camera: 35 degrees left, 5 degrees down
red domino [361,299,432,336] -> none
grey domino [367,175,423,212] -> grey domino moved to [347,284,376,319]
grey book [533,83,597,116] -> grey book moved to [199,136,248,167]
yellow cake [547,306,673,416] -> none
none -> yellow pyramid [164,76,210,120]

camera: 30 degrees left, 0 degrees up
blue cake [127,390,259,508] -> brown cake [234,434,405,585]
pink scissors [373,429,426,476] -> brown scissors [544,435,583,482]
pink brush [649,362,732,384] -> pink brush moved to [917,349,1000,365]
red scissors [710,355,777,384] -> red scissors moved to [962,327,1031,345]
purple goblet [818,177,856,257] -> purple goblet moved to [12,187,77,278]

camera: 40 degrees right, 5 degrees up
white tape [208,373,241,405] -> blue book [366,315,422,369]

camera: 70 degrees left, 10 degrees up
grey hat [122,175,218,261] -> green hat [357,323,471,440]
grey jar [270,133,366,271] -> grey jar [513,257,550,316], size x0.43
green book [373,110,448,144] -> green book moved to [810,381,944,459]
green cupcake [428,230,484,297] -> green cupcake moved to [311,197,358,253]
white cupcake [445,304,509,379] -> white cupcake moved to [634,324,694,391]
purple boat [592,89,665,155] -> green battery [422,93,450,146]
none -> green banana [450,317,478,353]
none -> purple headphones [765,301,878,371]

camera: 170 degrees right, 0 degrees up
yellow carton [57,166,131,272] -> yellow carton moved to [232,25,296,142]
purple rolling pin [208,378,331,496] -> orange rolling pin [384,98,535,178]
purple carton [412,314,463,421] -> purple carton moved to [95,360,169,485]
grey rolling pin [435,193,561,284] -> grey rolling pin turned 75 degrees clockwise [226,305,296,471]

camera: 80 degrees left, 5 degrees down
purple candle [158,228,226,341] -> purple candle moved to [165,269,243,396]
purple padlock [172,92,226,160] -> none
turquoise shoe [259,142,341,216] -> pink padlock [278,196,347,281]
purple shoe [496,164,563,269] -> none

■ Task prompt ■
In these records, tally the lines that contain the string "down", and give only the result.

■ Output for this exercise ■
2